### Aim of the task
Retyping the records exactly, down to the last line, is the whole job.

(Extracted records)
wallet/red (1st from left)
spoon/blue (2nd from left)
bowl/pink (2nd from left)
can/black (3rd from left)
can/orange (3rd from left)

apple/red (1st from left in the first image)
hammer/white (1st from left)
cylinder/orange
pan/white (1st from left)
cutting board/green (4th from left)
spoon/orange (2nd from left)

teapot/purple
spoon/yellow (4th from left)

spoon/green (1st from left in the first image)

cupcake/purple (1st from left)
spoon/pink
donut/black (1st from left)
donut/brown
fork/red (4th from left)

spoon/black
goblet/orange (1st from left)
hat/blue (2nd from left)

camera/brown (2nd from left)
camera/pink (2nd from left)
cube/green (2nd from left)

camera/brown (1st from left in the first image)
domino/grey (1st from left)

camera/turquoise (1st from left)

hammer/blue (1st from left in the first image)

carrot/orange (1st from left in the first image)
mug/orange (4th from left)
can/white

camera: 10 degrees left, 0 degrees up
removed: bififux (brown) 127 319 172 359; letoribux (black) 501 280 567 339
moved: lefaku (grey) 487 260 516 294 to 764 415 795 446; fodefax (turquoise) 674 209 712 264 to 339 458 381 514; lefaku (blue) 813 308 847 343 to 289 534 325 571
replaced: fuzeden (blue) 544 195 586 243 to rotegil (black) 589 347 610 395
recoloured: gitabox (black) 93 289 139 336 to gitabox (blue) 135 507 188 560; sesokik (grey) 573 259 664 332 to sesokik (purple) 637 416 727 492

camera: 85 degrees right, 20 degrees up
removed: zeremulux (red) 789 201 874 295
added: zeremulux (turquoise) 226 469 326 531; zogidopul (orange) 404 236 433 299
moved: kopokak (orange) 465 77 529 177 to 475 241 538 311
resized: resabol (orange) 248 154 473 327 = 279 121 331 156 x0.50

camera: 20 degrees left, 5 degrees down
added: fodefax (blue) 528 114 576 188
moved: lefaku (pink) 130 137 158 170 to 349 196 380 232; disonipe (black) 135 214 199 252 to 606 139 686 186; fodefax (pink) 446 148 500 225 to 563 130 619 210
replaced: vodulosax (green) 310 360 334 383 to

### Exercise result
wallet/red (1st from left)
spoon/blue (2nd from left)
bowl/pink (2nd from left)
can/black (3rd from left)
can/orange (3rd from left)

apple/red (1st from left in the first image)
hammer/white (1st from left)
cylinder/orange
pan/white (1st from left)
cutting board/green (4th from left)
spoon/orange (2nd from left)

teapot/purple
spoon/yellow (4th from left)

spoon/green (1st from left in the first image)

cupcake/purple (1st from left)
spoon/pink
donut/black (1st from left)
donut/brown
fork/red (4th from left)

spoon/black
goblet/orange (1st from left)
hat/blue (2nd from left)

camera/brown (2nd from left)
camera/pink (2nd from left)
cube/green (2nd from left)

camera/brown (1st from left in the first image)
domino/grey (1st from left)

camera/turquoise (1st from left)

hammer/blue (1st from left in the first image)

carrot/orange (1st from left in the first image)
mug/orange (4th from left)
can/white

camera: 10 degrees left, 0 degrees up
removed: bififux (brown) 127 319 172 359; letoribux (black) 501 280 567 339
moved: lefaku (grey) 487 260 516 294 to 764 415 795 446; fodefax (turquoise) 674 209 712 264 to 339 458 381 514; lefaku (blue) 813 308 847 343 to 289 534 325 571
replaced: fuzeden (blue) 544 195 586 243 to rotegil (black) 589 347 610 395
recoloured: gitabox (black) 93 289 139 336 to gitabox (blue) 135 507 188 560; sesokik (grey) 573 259 664 332 to sesokik (purple) 637 416 727 492

camera: 85 degrees right, 20 degrees up
removed: zeremulux (red) 789 201 874 295
added: zeremulux (turquoise) 226 469 326 531; zogidopul (orange) 404 236 433 299
moved: kopokak (orange) 465 77 529 177 to 475 241 538 311
resized: resabol (orange) 248 154 473 327 = 279 121 331 156 x0.50

camera: 20 degrees left, 5 degrees down
added: fodefax (blue) 528 114 576 188
moved: lefaku (pink) 130 137 158 170 to 349 196 380 232; disonipe (black) 135 214 199 252 to 606 139 686 186; fodefax (pink) 446 148 500 225 to 563 130 619 210
replaced: vodulosax (green) 310 360 334 383 to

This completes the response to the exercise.